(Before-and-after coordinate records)
============================================================
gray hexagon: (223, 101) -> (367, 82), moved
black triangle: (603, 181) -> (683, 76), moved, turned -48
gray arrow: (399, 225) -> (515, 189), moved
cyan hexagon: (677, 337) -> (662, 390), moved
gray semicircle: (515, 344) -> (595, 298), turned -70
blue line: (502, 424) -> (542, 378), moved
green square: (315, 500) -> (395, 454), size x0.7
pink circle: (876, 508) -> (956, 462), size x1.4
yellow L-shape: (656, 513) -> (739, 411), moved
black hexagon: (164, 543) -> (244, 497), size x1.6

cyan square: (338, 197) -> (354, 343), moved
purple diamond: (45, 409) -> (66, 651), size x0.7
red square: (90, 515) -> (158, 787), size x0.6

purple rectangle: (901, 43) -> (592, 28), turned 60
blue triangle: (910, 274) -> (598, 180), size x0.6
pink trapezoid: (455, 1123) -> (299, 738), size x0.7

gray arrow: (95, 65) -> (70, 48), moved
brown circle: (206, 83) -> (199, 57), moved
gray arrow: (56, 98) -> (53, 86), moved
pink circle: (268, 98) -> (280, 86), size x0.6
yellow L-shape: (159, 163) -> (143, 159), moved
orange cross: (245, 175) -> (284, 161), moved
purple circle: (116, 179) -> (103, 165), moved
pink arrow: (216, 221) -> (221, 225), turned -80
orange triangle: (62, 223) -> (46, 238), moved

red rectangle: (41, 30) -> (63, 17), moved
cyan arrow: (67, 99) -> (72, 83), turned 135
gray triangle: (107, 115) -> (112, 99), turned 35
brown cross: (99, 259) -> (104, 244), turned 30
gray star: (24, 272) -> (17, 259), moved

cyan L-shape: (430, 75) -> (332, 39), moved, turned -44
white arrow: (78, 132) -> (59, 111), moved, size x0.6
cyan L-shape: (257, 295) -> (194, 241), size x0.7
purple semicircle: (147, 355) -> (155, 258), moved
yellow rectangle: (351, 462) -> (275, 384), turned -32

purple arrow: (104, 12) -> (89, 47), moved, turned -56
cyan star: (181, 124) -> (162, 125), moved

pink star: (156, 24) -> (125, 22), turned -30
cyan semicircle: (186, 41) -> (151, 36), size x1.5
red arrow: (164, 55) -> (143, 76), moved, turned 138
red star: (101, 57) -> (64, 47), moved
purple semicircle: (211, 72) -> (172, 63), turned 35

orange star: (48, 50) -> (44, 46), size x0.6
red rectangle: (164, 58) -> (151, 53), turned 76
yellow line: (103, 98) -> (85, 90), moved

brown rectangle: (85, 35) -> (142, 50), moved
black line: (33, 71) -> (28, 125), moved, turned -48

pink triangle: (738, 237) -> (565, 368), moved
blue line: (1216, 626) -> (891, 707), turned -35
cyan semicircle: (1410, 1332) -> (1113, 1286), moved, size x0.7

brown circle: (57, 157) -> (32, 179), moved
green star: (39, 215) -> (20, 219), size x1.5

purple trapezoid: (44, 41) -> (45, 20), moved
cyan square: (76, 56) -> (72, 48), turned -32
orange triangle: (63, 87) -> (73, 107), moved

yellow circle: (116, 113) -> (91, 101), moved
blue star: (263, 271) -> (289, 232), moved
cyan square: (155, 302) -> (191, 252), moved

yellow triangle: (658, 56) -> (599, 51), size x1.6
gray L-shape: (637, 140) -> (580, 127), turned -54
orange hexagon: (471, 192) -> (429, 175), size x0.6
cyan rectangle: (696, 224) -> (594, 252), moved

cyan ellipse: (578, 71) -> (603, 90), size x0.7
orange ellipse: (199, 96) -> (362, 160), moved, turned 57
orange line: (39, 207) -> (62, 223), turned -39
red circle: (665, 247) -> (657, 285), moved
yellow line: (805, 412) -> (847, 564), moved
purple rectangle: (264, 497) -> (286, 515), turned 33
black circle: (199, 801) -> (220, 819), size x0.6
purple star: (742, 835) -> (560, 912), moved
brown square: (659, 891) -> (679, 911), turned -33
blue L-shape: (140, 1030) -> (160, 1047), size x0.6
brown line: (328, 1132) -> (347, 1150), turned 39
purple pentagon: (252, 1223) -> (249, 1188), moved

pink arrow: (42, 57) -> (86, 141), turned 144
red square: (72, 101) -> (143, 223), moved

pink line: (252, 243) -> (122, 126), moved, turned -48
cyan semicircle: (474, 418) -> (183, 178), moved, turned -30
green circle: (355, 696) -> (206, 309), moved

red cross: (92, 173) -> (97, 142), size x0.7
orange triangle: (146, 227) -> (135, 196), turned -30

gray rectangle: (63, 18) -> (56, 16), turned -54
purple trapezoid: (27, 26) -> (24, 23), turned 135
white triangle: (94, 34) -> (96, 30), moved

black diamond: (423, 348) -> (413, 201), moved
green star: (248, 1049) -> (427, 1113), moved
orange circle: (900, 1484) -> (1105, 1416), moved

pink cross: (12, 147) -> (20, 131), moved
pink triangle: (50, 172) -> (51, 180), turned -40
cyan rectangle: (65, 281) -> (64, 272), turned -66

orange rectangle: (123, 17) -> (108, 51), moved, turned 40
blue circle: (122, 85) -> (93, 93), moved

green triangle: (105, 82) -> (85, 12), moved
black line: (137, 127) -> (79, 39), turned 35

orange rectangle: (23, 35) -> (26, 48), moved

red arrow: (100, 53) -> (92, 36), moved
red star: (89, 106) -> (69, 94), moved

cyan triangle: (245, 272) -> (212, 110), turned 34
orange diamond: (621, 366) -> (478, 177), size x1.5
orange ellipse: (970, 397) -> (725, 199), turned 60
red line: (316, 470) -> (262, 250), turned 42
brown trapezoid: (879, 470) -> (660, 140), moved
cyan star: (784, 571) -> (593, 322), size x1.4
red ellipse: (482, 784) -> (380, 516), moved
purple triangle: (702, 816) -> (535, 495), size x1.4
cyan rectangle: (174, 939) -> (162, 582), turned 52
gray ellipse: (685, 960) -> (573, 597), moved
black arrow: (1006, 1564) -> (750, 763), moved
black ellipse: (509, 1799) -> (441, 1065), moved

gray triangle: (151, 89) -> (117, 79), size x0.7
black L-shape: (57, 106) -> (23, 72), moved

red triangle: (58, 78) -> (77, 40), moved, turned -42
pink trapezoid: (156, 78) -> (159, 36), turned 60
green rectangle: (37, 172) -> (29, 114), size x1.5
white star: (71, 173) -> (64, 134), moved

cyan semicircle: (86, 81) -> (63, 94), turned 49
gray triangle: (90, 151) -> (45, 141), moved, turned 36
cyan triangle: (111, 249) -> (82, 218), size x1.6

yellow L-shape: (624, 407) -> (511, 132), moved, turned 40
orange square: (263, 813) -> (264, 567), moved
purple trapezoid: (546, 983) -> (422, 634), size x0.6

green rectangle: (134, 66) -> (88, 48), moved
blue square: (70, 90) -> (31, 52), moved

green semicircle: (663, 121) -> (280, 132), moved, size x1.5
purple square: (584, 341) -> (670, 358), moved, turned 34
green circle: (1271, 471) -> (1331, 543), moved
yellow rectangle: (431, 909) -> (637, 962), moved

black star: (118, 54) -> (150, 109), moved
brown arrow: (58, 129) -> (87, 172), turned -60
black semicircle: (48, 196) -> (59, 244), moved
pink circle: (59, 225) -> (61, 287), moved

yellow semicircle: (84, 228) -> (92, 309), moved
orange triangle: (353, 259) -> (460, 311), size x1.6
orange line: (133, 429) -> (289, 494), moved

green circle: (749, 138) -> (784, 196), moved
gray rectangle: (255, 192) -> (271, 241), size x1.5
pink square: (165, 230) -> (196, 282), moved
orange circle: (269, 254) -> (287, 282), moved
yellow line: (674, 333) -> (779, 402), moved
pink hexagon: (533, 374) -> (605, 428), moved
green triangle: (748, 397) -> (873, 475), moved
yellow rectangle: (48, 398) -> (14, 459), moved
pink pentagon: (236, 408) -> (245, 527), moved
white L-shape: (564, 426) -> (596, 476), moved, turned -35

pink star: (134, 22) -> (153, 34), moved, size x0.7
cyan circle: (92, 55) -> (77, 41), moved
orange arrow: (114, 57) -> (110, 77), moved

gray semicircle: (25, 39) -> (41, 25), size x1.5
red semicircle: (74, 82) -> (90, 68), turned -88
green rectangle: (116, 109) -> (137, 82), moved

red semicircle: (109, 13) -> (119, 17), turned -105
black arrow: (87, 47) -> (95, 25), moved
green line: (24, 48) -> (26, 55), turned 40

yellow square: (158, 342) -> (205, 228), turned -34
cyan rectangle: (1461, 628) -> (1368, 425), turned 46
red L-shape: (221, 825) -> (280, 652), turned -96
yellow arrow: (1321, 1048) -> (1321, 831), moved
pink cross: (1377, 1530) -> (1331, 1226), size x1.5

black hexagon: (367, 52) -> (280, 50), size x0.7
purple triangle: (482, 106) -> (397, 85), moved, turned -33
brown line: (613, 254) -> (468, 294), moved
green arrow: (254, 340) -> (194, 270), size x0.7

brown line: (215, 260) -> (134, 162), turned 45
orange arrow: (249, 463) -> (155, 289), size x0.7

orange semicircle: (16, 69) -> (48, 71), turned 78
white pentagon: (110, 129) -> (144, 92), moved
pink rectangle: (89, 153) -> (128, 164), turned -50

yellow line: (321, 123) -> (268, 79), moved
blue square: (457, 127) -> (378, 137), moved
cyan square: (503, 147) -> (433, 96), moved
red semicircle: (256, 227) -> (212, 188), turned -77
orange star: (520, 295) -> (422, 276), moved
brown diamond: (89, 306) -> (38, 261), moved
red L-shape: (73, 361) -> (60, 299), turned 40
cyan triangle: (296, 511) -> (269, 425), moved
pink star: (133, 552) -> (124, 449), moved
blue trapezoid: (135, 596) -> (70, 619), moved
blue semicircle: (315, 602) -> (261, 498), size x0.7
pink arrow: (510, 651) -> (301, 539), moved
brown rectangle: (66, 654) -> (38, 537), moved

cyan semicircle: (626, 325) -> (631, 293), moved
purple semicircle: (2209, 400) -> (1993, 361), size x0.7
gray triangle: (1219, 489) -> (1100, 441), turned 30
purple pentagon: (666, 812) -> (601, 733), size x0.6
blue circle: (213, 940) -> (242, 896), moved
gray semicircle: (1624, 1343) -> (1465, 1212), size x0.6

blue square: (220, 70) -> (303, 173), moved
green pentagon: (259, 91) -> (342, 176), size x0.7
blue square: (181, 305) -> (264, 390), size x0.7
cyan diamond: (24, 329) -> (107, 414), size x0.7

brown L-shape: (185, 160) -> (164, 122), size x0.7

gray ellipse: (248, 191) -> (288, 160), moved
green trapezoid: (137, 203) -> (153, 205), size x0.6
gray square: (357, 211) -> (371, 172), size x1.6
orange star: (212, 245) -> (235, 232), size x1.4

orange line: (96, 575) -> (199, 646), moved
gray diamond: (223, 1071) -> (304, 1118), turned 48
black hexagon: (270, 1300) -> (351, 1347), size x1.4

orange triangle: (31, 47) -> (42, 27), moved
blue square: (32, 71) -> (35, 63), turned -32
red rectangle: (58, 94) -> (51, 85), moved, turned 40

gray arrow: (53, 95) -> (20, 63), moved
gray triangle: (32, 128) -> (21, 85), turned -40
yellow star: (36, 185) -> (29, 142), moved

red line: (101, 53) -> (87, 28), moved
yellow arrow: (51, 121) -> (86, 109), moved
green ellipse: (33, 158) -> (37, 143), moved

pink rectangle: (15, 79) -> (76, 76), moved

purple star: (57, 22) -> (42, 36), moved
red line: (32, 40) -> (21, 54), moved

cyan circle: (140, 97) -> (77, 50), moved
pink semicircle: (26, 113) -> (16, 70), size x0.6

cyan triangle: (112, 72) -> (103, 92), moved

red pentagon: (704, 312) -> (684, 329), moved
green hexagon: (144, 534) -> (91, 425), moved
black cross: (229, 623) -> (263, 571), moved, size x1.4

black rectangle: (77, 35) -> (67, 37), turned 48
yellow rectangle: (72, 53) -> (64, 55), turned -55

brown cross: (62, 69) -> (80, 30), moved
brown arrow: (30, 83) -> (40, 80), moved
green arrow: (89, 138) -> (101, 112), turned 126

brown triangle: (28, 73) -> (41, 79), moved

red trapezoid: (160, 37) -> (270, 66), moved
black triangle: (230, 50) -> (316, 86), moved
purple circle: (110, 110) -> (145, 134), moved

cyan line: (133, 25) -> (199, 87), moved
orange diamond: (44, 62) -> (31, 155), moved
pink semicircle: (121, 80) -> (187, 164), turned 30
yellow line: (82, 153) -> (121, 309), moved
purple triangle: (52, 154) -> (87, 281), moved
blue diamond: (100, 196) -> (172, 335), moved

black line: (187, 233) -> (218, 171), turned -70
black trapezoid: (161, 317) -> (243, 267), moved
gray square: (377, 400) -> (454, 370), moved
============================================================
Task instructions: For this exercise, output exactly the lines above from the line with "yellow arrow: (1321, 1048)" to the line with "red L-shape: (73, 361)", counting both, and leave out the rest.

Result of this task:
yellow arrow: (1321, 1048) -> (1321, 831), moved
pink cross: (1377, 1530) -> (1331, 1226), size x1.5

black hexagon: (367, 52) -> (280, 50), size x0.7
purple triangle: (482, 106) -> (397, 85), moved, turned -33
brown line: (613, 254) -> (468, 294), moved
green arrow: (254, 340) -> (194, 270), size x0.7

brown line: (215, 260) -> (134, 162), turned 45
orange arrow: (249, 463) -> (155, 289), size x0.7

orange semicircle: (16, 69) -> (48, 71), turned 78
white pentagon: (110, 129) -> (144, 92), moved
pink rectangle: (89, 153) -> (128, 164), turned -50

yellow line: (321, 123) -> (268, 79), moved
blue square: (457, 127) -> (378, 137), moved
cyan square: (503, 147) -> (433, 96), moved
red semicircle: (256, 227) -> (212, 188), turned -77
orange star: (520, 295) -> (422, 276), moved
brown diamond: (89, 306) -> (38, 261), moved
red L-shape: (73, 361) -> (60, 299), turned 40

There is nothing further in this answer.